_TO-DO ITEM_. Below are the records; collect from them each line containing the string "none".

Object transformation records

▼

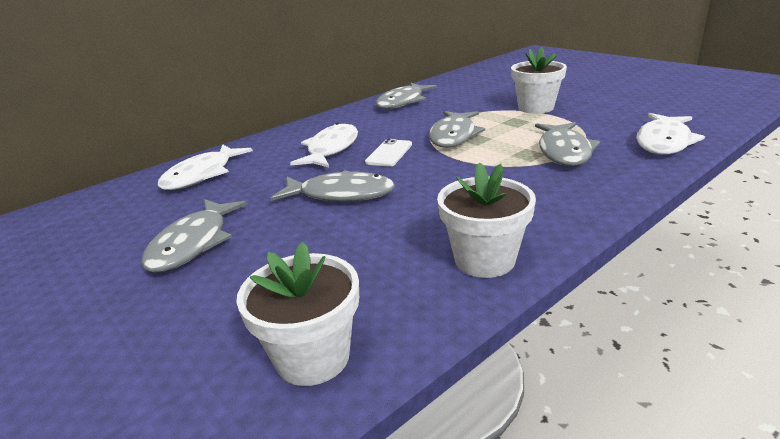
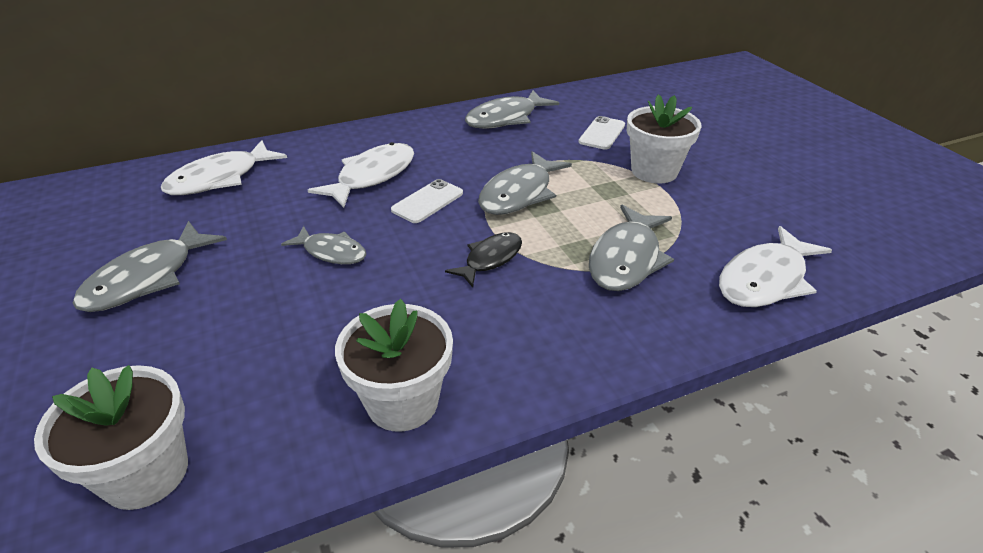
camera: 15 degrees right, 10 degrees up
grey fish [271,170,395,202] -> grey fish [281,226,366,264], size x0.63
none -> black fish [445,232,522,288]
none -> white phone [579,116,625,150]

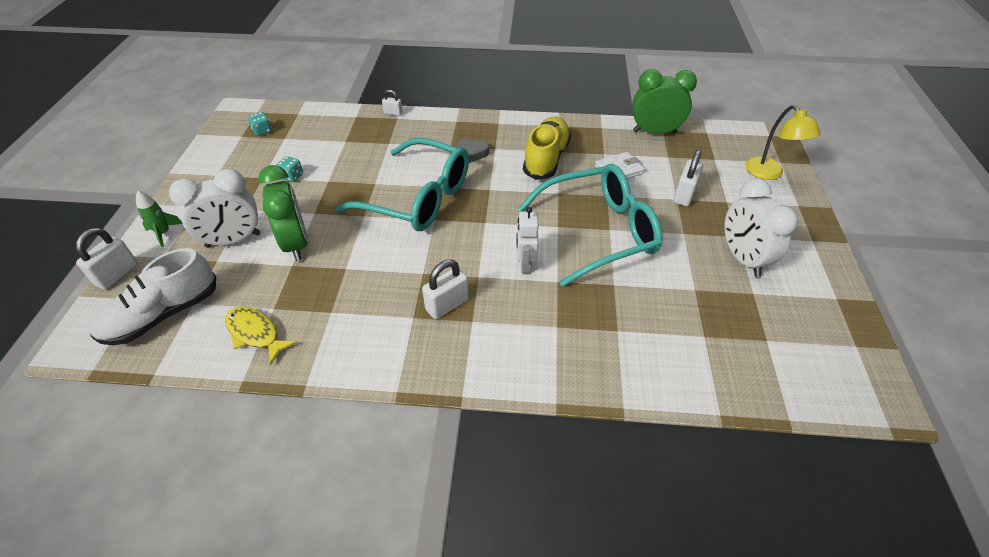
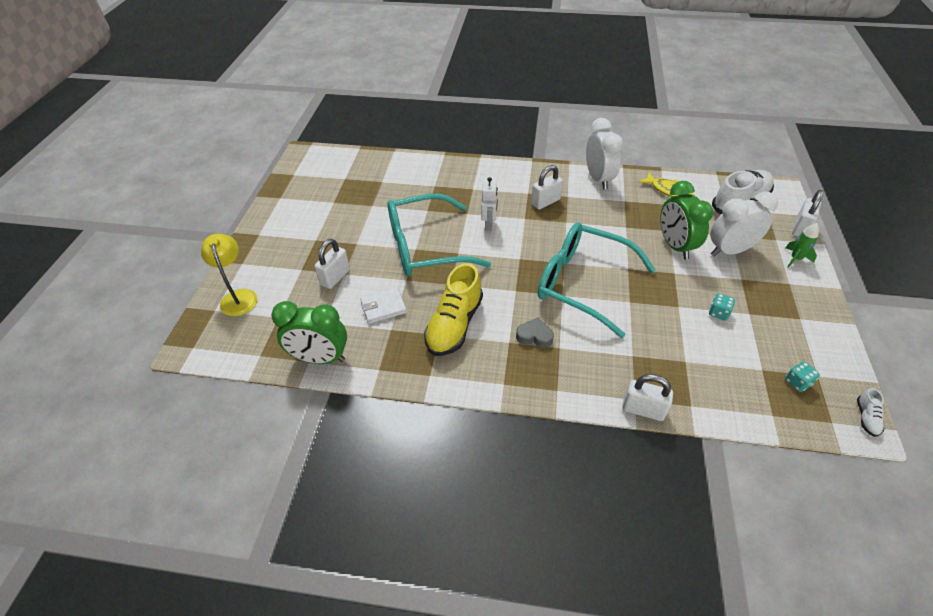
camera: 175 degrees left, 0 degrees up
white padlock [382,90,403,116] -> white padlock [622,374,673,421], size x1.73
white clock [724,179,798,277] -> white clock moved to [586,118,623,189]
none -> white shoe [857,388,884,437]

▲

_EXERCISE ANSWER_.
none -> black fish [445,232,522,288]
none -> white phone [579,116,625,150]
none -> white shoe [857,388,884,437]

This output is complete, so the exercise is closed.